Before-and-after scene images:
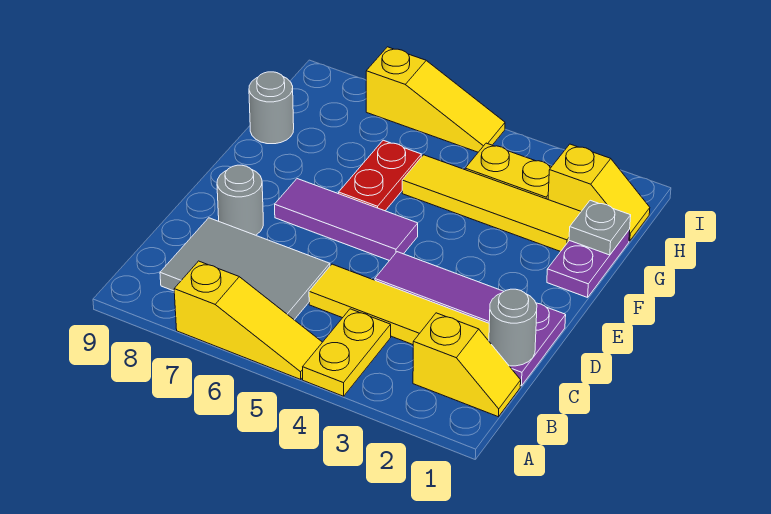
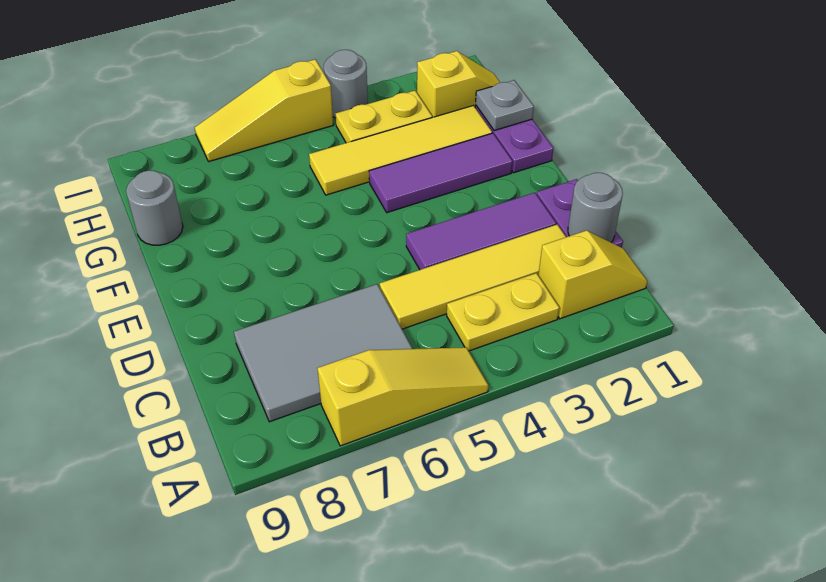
yellow plate A4:B4 level 1 -> yellow plate B3:B4 level 1
grey round brick D8 level 1 -> grey round brick I4 level 1
purple tile E5:E7 level 1 -> purple tile F2:F4 level 1
red plate F6:G6 level 1 -> none
yellow slope I5:I7 level 1 top 7 -> yellow slope I5:I7 level 1 top 5

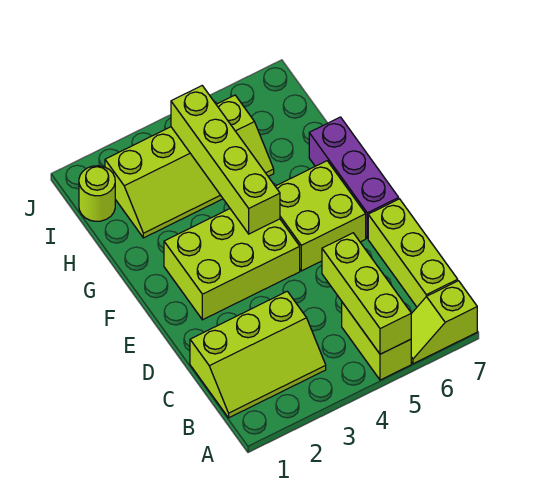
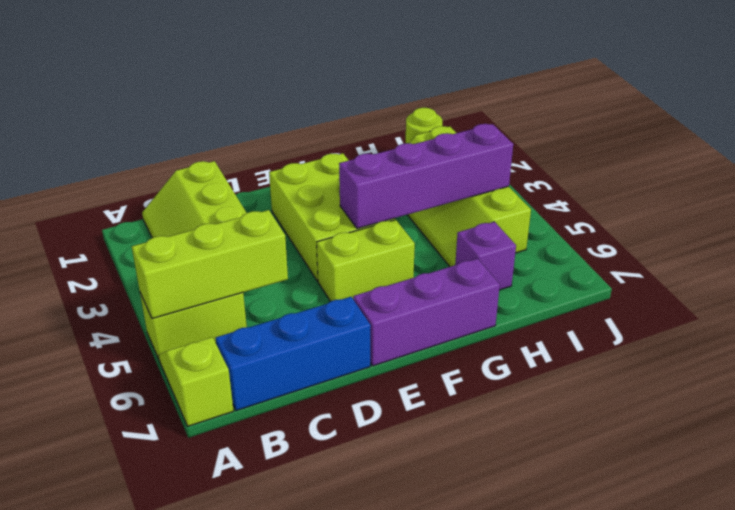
lime brick B7:D7 level 1 -> blue brick B7:D7 level 1
lime brick E5:F6 level 1 -> lime brick E5:F5 level 1
lime brick F4:I4 level 2 -> purple brick F4:I4 level 2
none -> purple brick H6 level 1

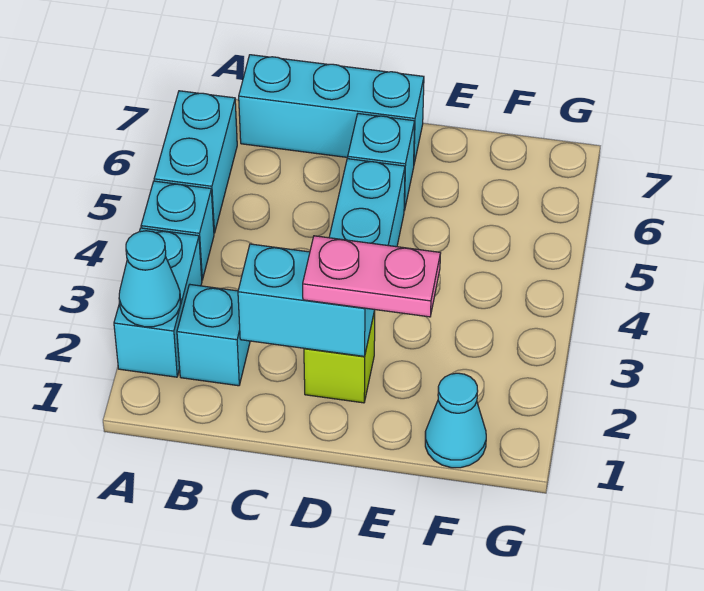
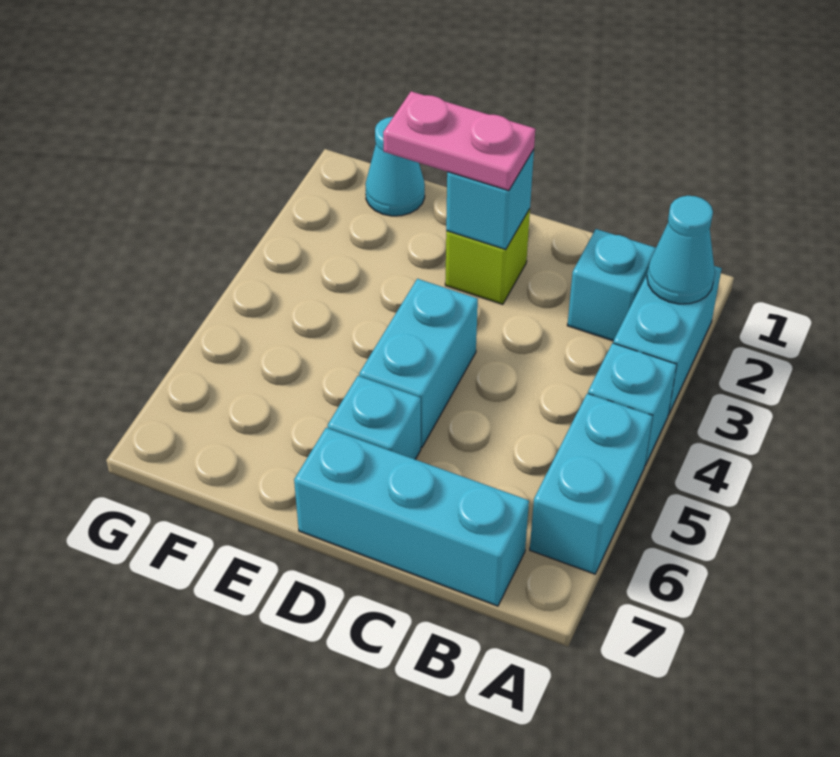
cyan brick C2:D2 level 2 -> cyan brick D2 level 2

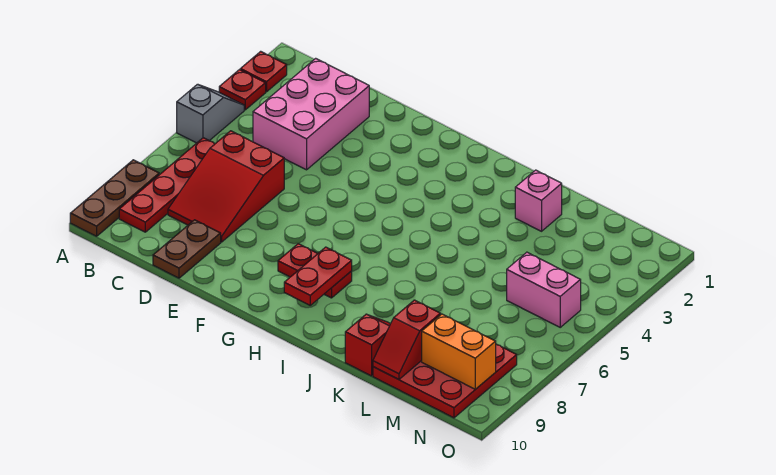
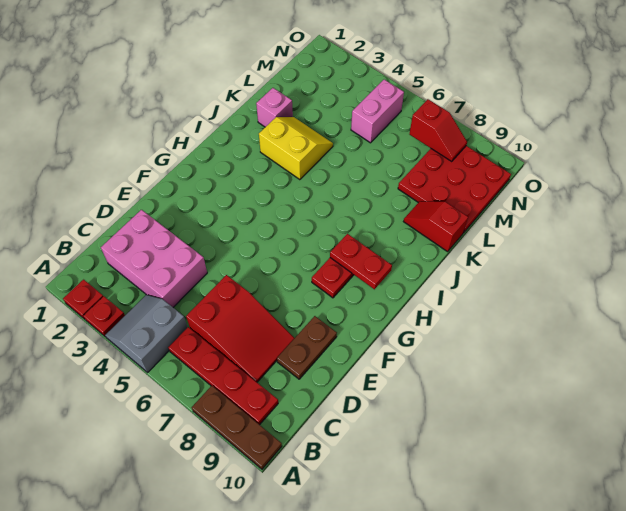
grey slope A4:A5 level 1 top 5 -> grey slope A4:B5 level 1 top 5
brown plate D9:D10 level 1 -> brown plate D9:E9 level 1
none -> yellow slope J3:K4 level 1 top J
red slope L9:L10 level 2 top 9 -> red slope N7:N8 level 2 top 7
orange brick M9:N9 level 2 -> none

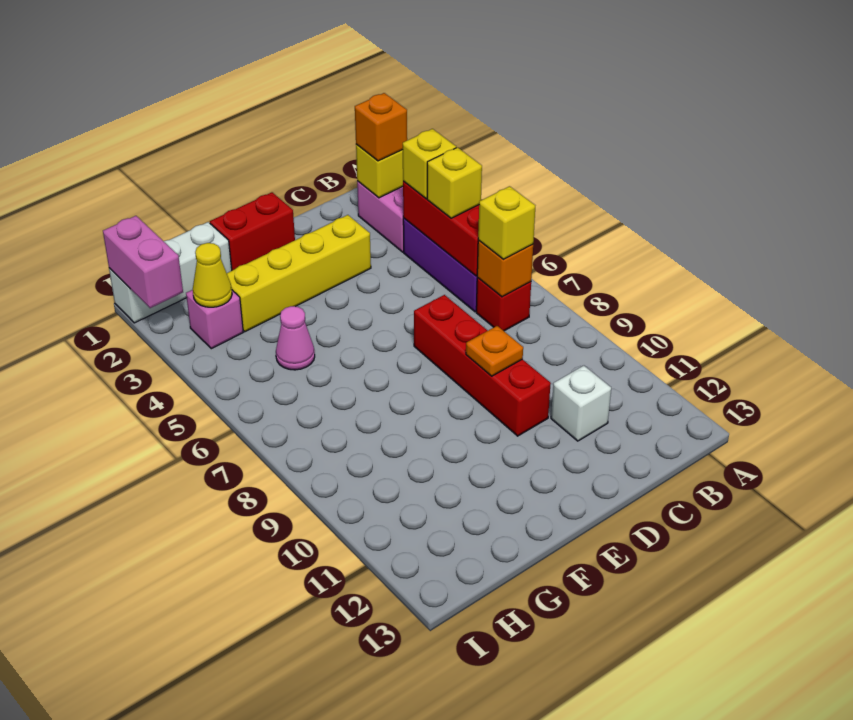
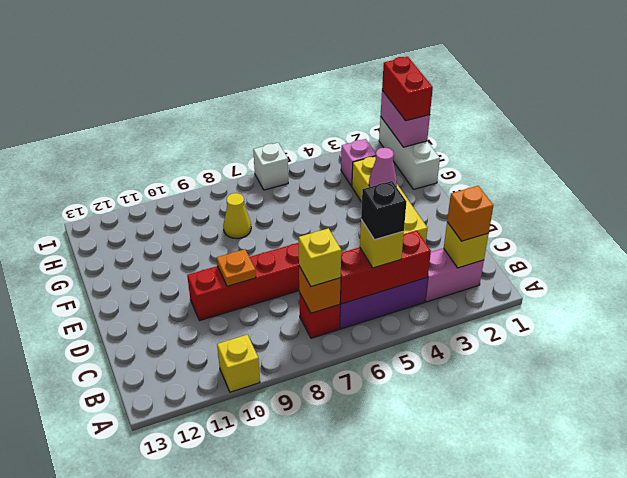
yellow brick B4 level 3 -> yellow brick A10 level 1
none -> black brick B5 level 4
white brick C11 level 1 -> white brick I6 level 1
red brick E1:F1 level 1 -> red brick H1:I1 level 3
pink cone G5 level 1 -> pink cone F3 level 2
yellow cone H3 level 2 -> yellow cone G8 level 1
pink brick I1:I2 level 2 -> pink brick H1:I1 level 2

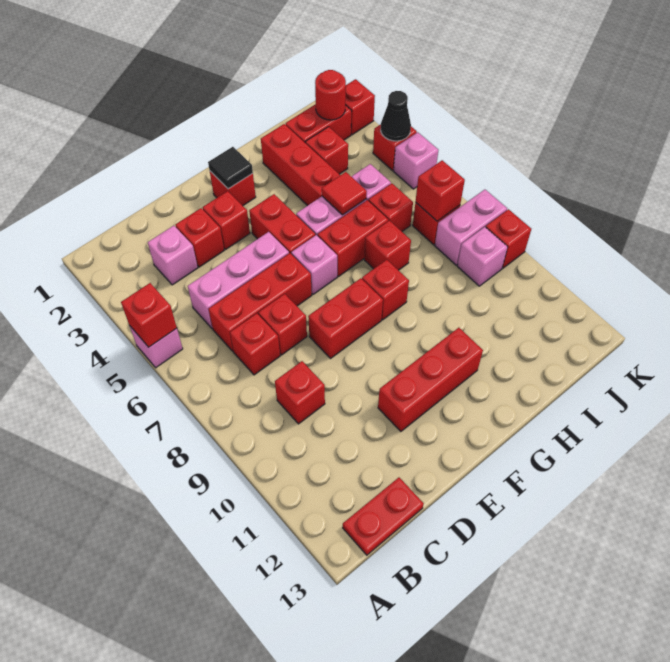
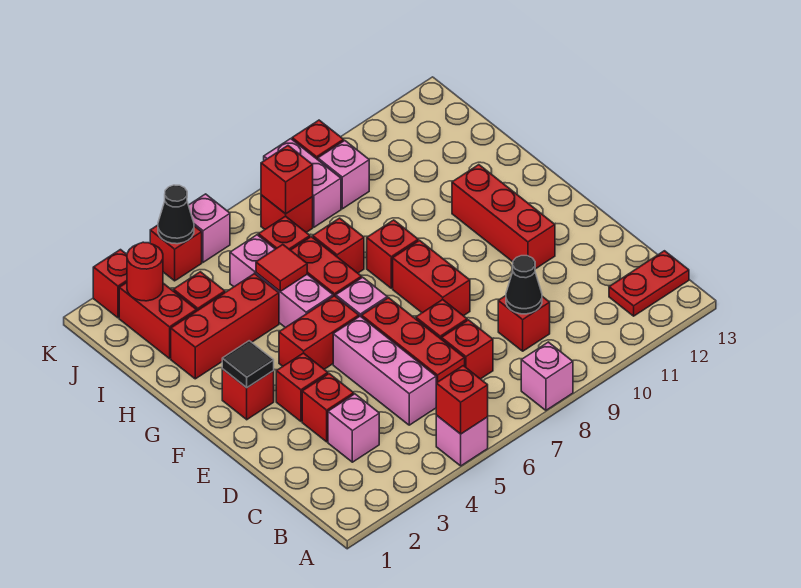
none -> pink brick A8 level 1
red plate B13:C13 level 1 -> red plate B12:B13 level 1
none -> black cone C9 level 2

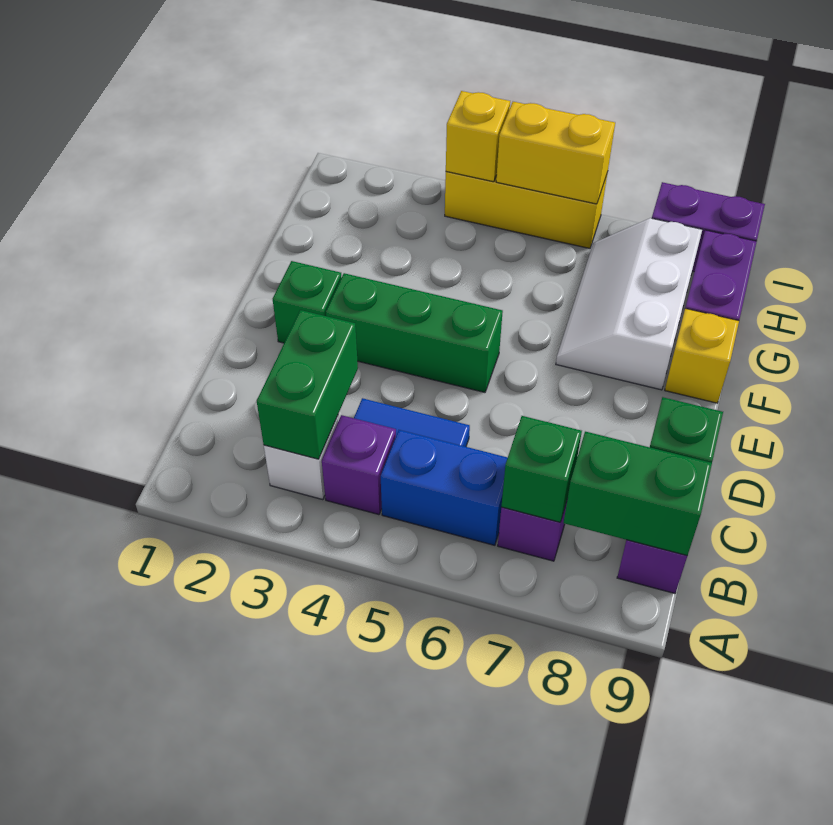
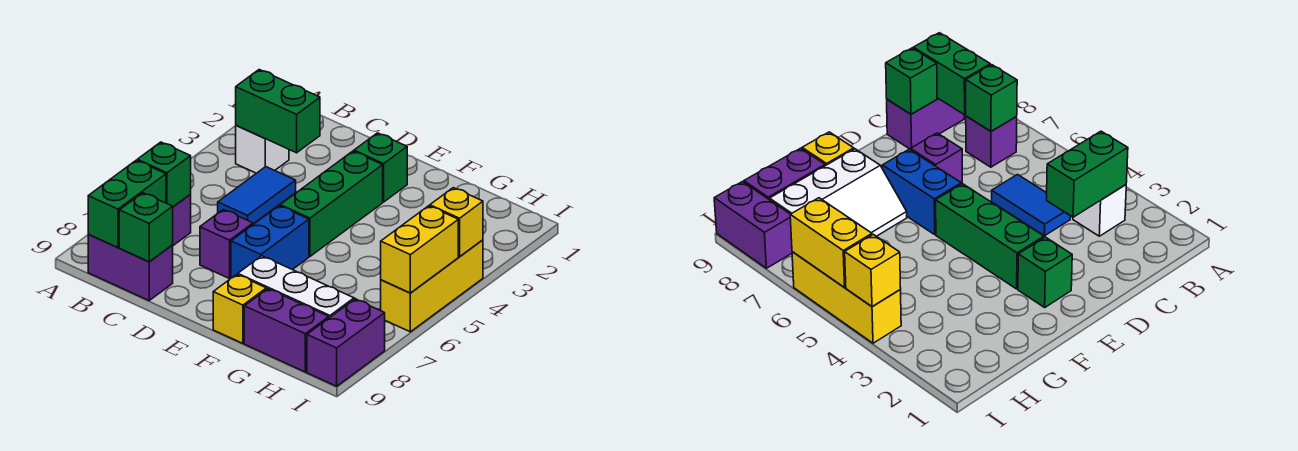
purple brick B4 level 1 -> purple brick D7 level 1
blue brick B5:B6 level 1 -> blue brick E6:E7 level 1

» Task instructions
Wherever the string "blue" appears in the data above, copy the line it sits in.

» Output of the task
lime brick B7:D7 level 1 -> blue brick B7:D7 level 1
blue brick B5:B6 level 1 -> blue brick E6:E7 level 1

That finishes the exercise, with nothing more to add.